Exercise data Start Marker
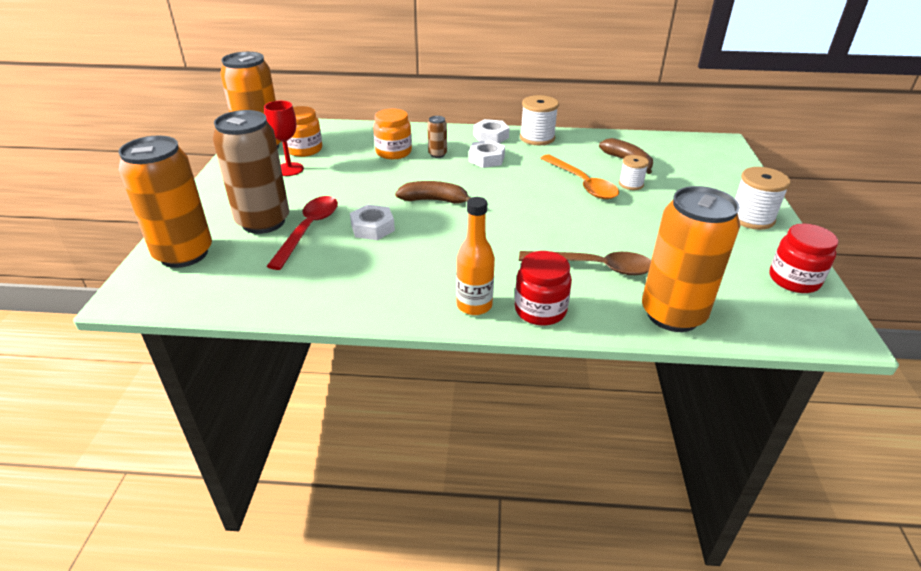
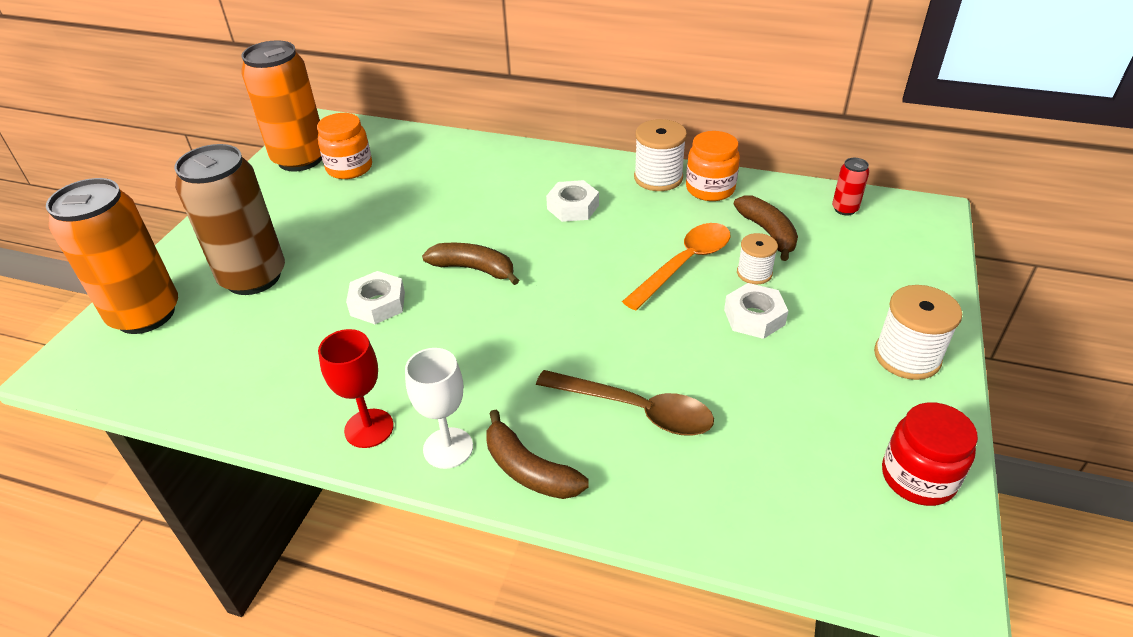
camera: 15 degrees right, 5 degrees up
(289, 169) = (318, 198): red goblet -> red goblet (369, 428)
(308, 230) = (300, 297): red spoon -> none
(393, 152) = (457, 183): orange jar -> orange jar (710, 189)
(437, 154) = (511, 193): brown can -> none
(474, 305) = (448, 448): orange bottle -> white goblet
(491, 136) = (596, 169): white nut -> white nut (754, 317)
(540, 310) = (529, 470): red jar -> brown banana
(582, 183) = (684, 264): orange spoon -> orange spoon turned 120 degrees counterclockwise
(669, 145) = (844, 209): none -> red can
(672, 314) = (706, 508): orange can -> none

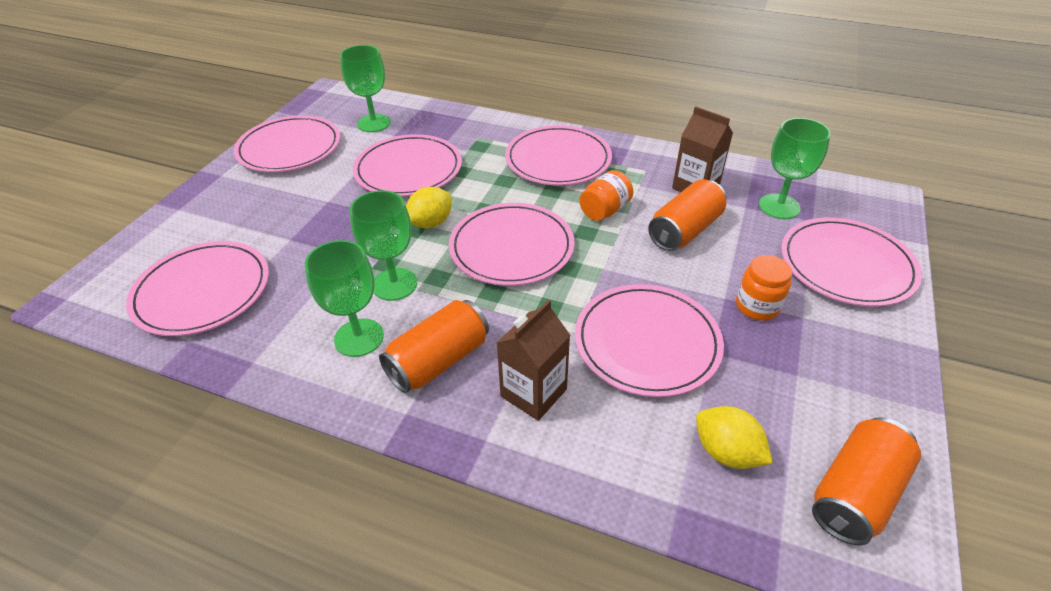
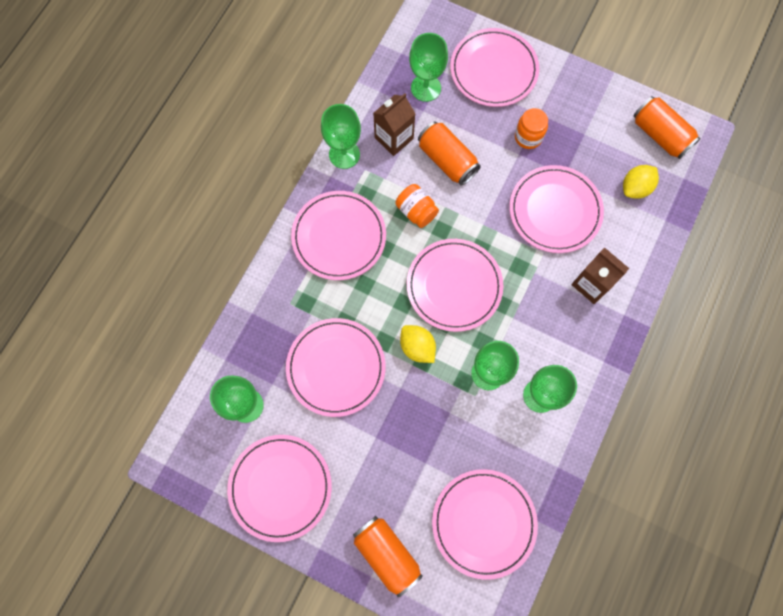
camera: 85 degrees left, 30 degrees up
(438, 360) = (563, 341): orange can -> orange can (387, 554)
(658, 155) = (344, 154): none -> green goblet

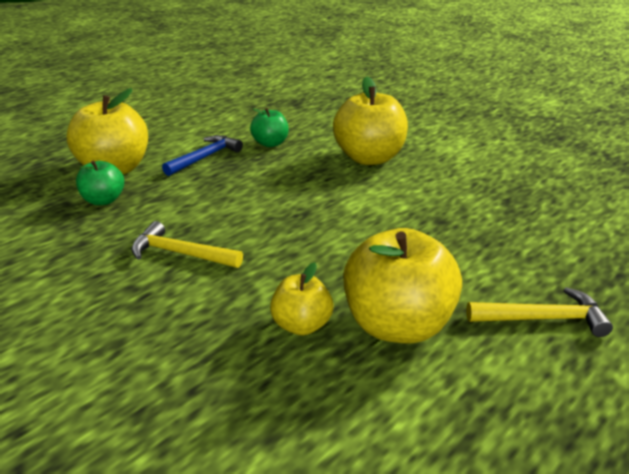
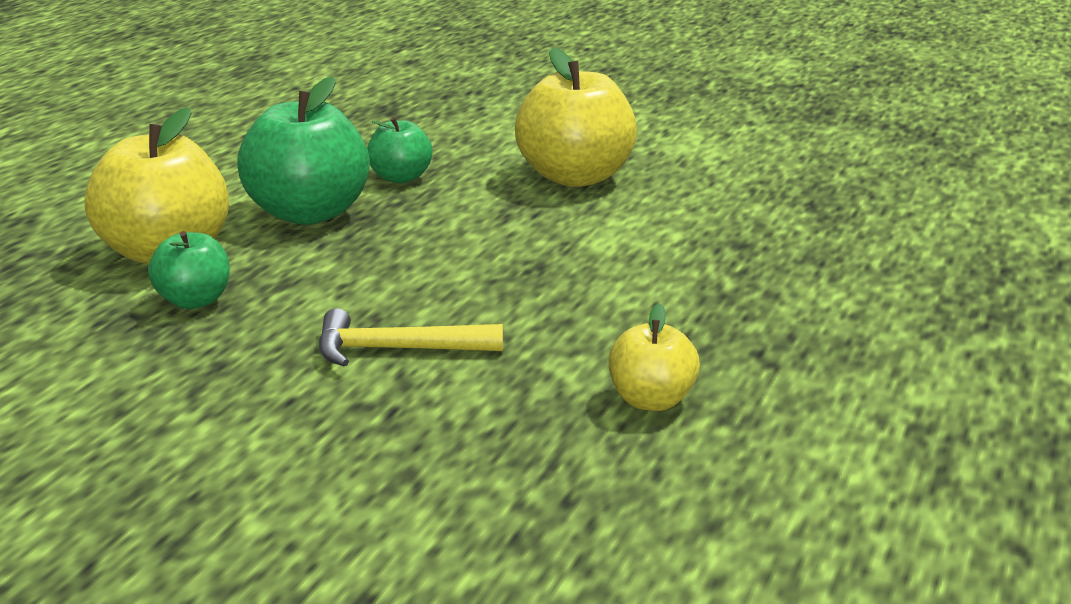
camera: 20 degrees left, 5 degrees down
(205, 157) = (308, 213): blue hammer -> green apple
(397, 325) = (775, 376): yellow apple -> none
(542, 318) = (945, 334): yellow hammer -> none

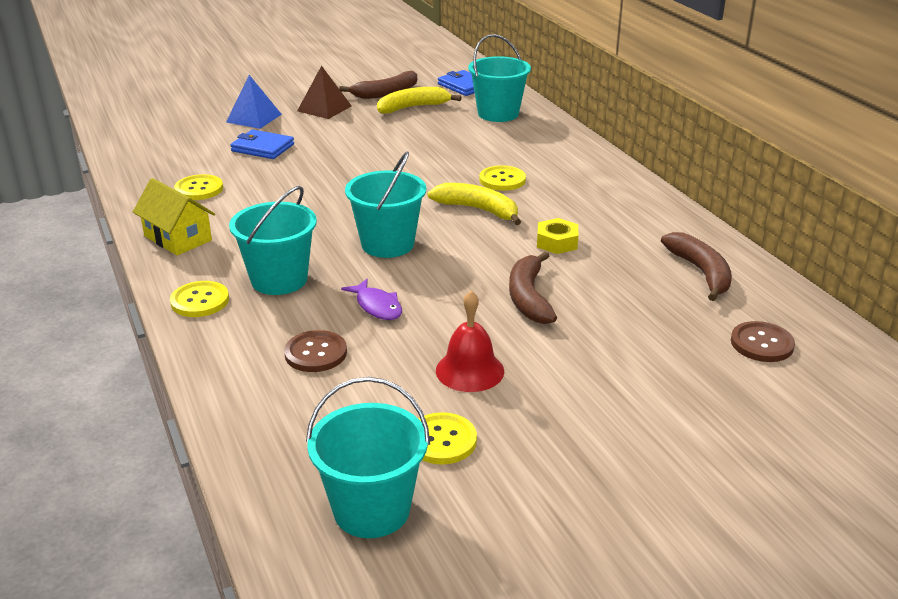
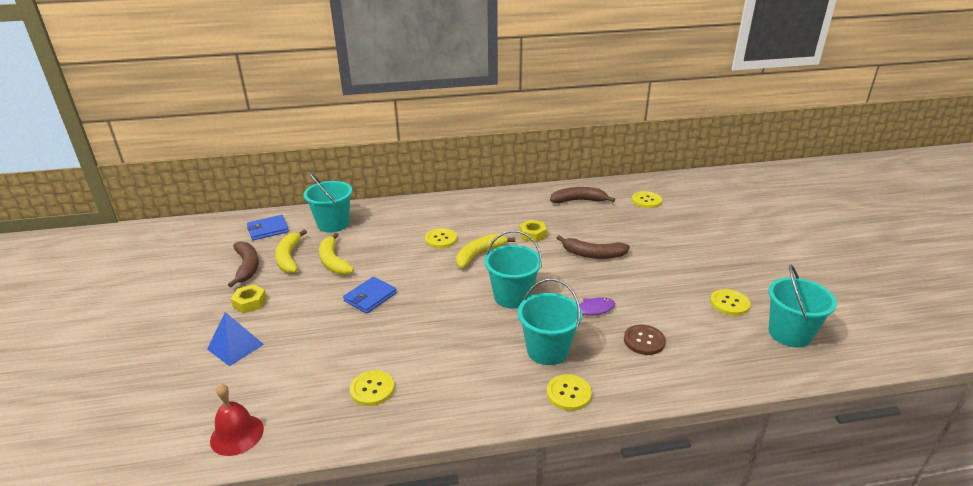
camera: 75 degrees left, 0 degrees up
(178, 238) = (462, 405): yellow house -> none
(262, 148) = (309, 345): blue wallet -> blue wallet (370, 297)
(324, 108) = (250, 302): brown pyramid -> yellow nut
(416, 129) = (333, 262): none -> yellow banana
(470, 370) = (665, 285): red bell -> red bell (237, 434)
(762, 343) = (646, 201): brown button -> yellow button

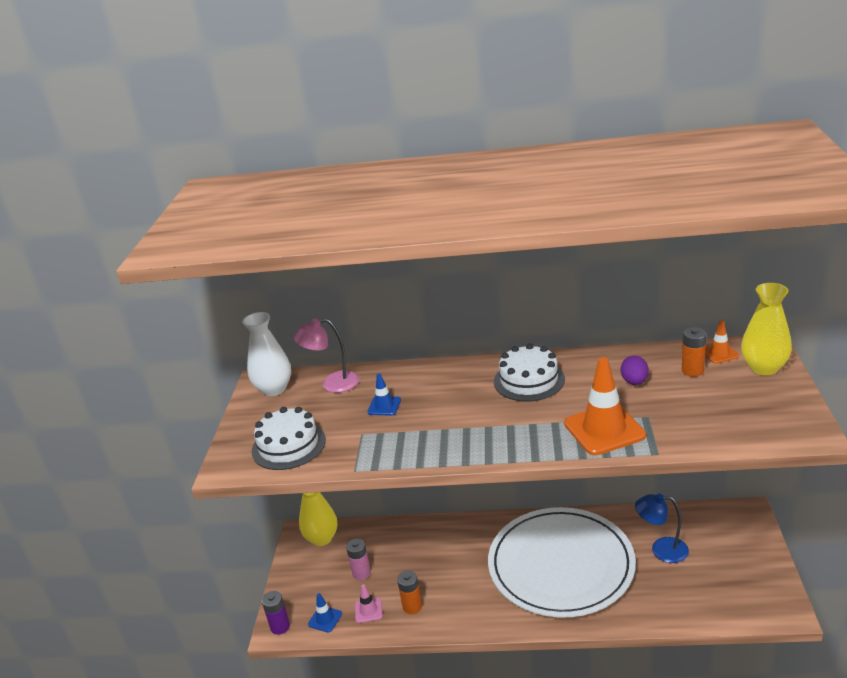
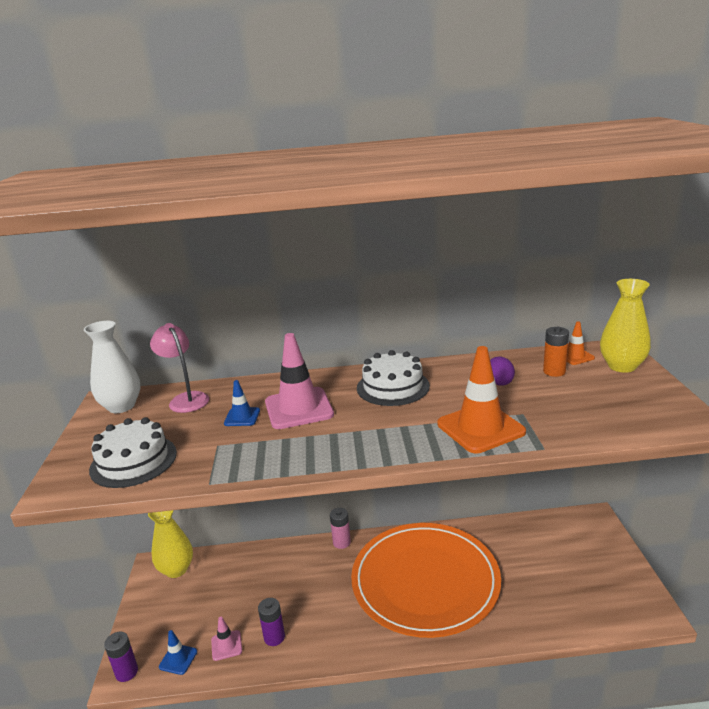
camera: 10 degrees left, 5 degrees down
(332, 384) = (186, 399): pink lamp -> pink lamp turned 75 degrees clockwise
(361, 573) = (219, 604): pink battery -> pink battery (341, 542)
(412, 606) = (274, 637): orange battery -> purple battery
(437, 399) = (299, 408): none -> pink traffic cone
(561, 565) = (425, 581): white plate -> orange plate
(661, 550) = (521, 559): blue lamp -> none

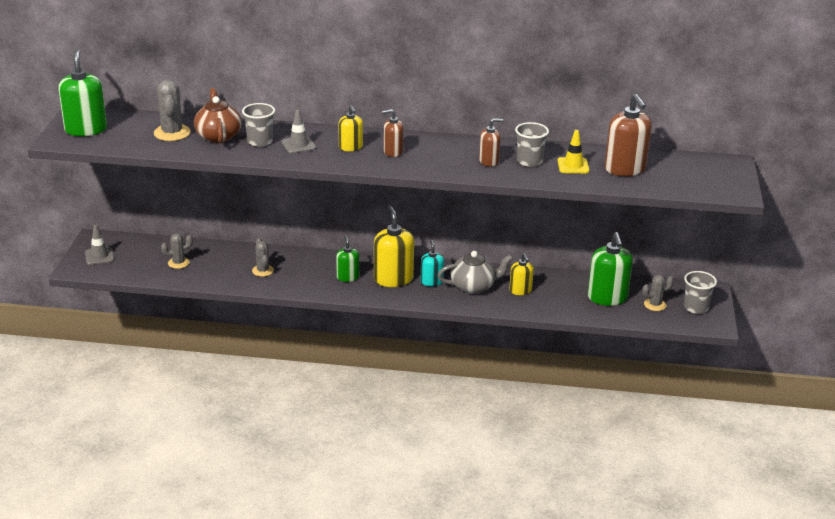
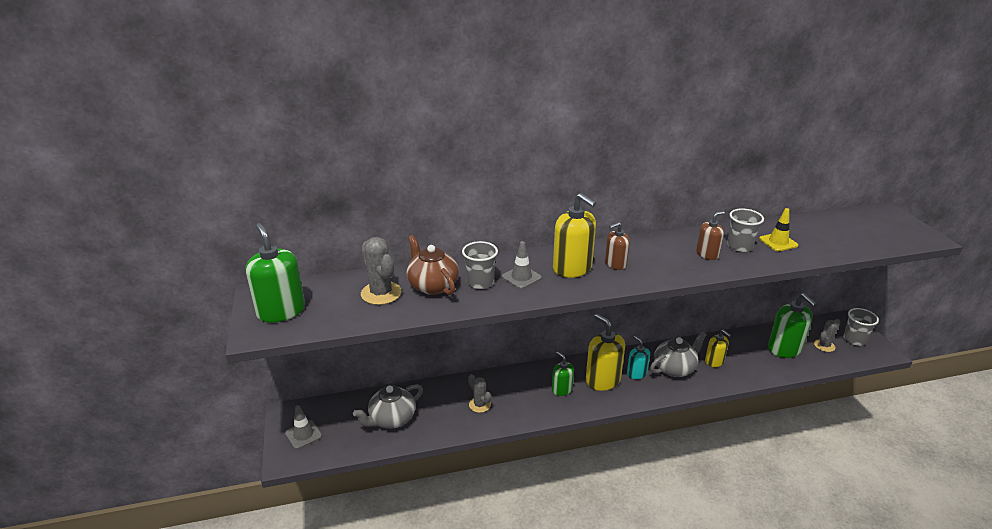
camera: 20 degrees left, 0 degrees up
(178, 263) = (391, 419): grey cactus -> grey teapot
(350, 147) = (572, 268): yellow soap dispenser -> yellow soap dispenser, size x1.74
(625, 169) = (820, 235): brown soap dispenser -> none

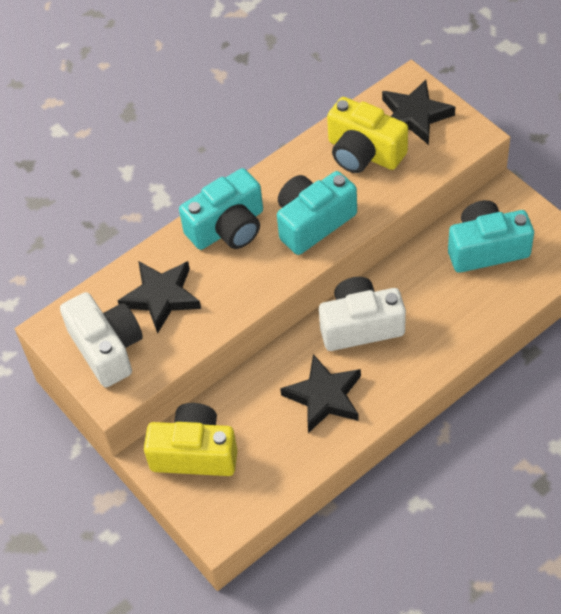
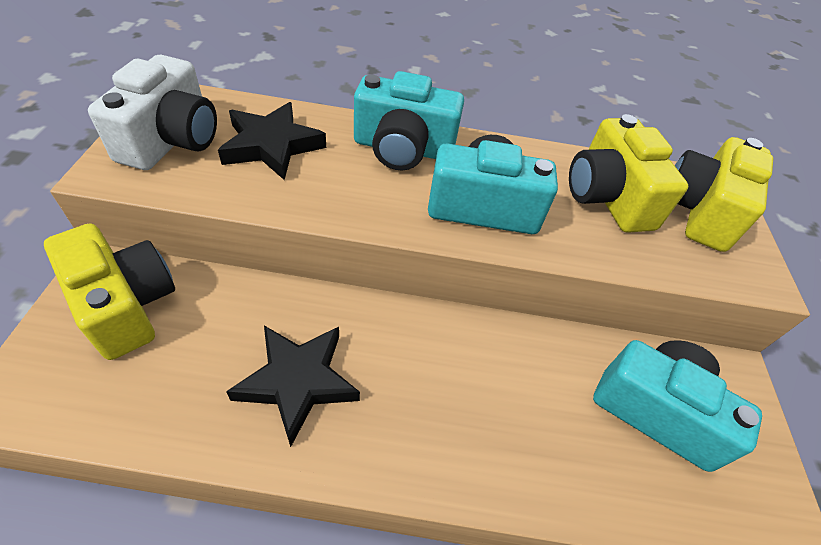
camera: 35 degrees right, 5 degrees down
(360, 326) = (426, 351): white camera -> none
(415, 116) = (699, 211): black star -> yellow camera

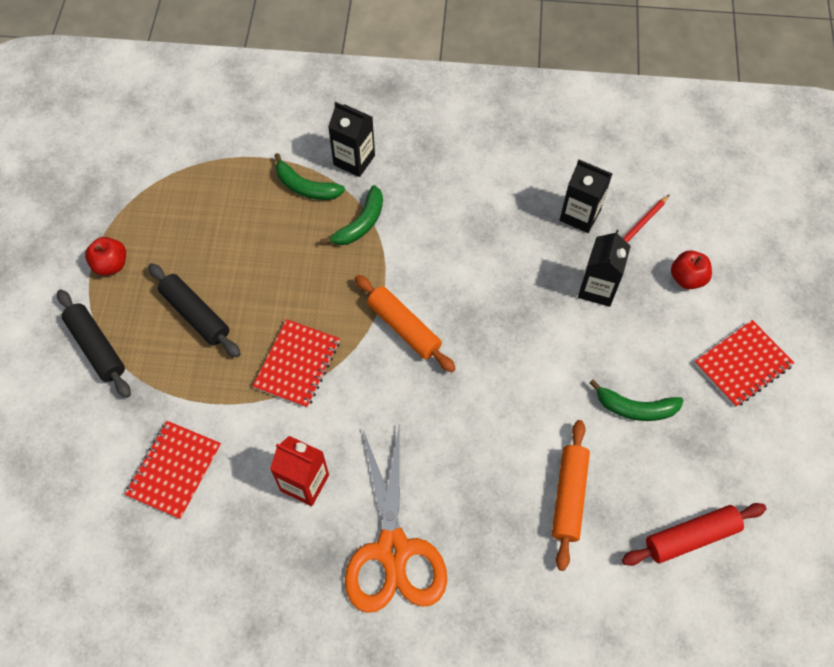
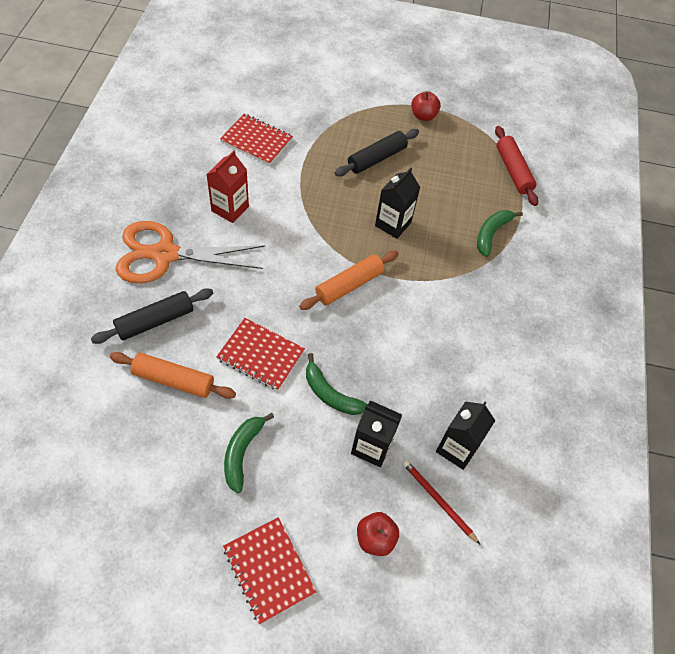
camera: 90 degrees right, 5 degrees down
(97, 347) = (357, 106): black rolling pin -> black rolling pin (155, 321)
(297, 364) = (326, 213): red notebook -> red notebook (260, 355)
(354, 160) = (520, 270): black carton -> black carton (393, 224)
(361, 223) = (453, 267): green banana -> green banana (330, 394)
(691, 537) = (110, 471): red rolling pin -> red rolling pin (513, 171)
Exercise data End Marker
* _Your task_
Every line above should be output exactly, except for the pictures.

* _Exercise response_
camera: 15 degrees right, 5 degrees up
(289, 169) = (318, 198): red goblet -> red goblet (369, 428)
(308, 230) = (300, 297): red spoon -> none
(393, 152) = (457, 183): orange jar -> orange jar (710, 189)
(437, 154) = (511, 193): brown can -> none
(474, 305) = (448, 448): orange bottle -> white goblet
(491, 136) = (596, 169): white nut -> white nut (754, 317)
(540, 310) = (529, 470): red jar -> brown banana
(582, 183) = (684, 264): orange spoon -> orange spoon turned 120 degrees counterclockwise
(669, 145) = (844, 209): none -> red can
(672, 314) = (706, 508): orange can -> none

camera: 85 degrees left, 30 degrees up
(438, 360) = (563, 341): orange can -> orange can (387, 554)
(658, 155) = (344, 154): none -> green goblet

camera: 20 degrees left, 5 degrees down
(205, 157) = (308, 213): blue hammer -> green apple
(397, 325) = (775, 376): yellow apple -> none
(542, 318) = (945, 334): yellow hammer -> none

camera: 75 degrees left, 0 degrees up
(178, 238) = (462, 405): yellow house -> none
(262, 148) = (309, 345): blue wallet -> blue wallet (370, 297)
(324, 108) = (250, 302): brown pyramid -> yellow nut
(416, 129) = (333, 262): none -> yellow banana
(470, 370) = (665, 285): red bell -> red bell (237, 434)
(762, 343) = (646, 201): brown button -> yellow button

camera: 10 degrees left, 5 degrees down
(332, 384) = (186, 399): pink lamp -> pink lamp turned 75 degrees clockwise
(361, 573) = (219, 604): pink battery -> pink battery (341, 542)
(412, 606) = (274, 637): orange battery -> purple battery
(437, 399) = (299, 408): none -> pink traffic cone
(561, 565) = (425, 581): white plate -> orange plate
(661, 550) = (521, 559): blue lamp -> none

camera: 20 degrees left, 0 degrees up
(178, 263) = (391, 419): grey cactus -> grey teapot
(350, 147) = (572, 268): yellow soap dispenser -> yellow soap dispenser, size x1.74
(625, 169) = (820, 235): brown soap dispenser -> none

camera: 35 degrees right, 5 degrees down
(360, 326) = (426, 351): white camera -> none
(415, 116) = (699, 211): black star -> yellow camera

camera: 90 degrees right, 5 degrees down
(97, 347) = (357, 106): black rolling pin -> black rolling pin (155, 321)
(297, 364) = (326, 213): red notebook -> red notebook (260, 355)
(354, 160) = (520, 270): black carton -> black carton (393, 224)
(361, 223) = (453, 267): green banana -> green banana (330, 394)
(691, 537) = (110, 471): red rolling pin -> red rolling pin (513, 171)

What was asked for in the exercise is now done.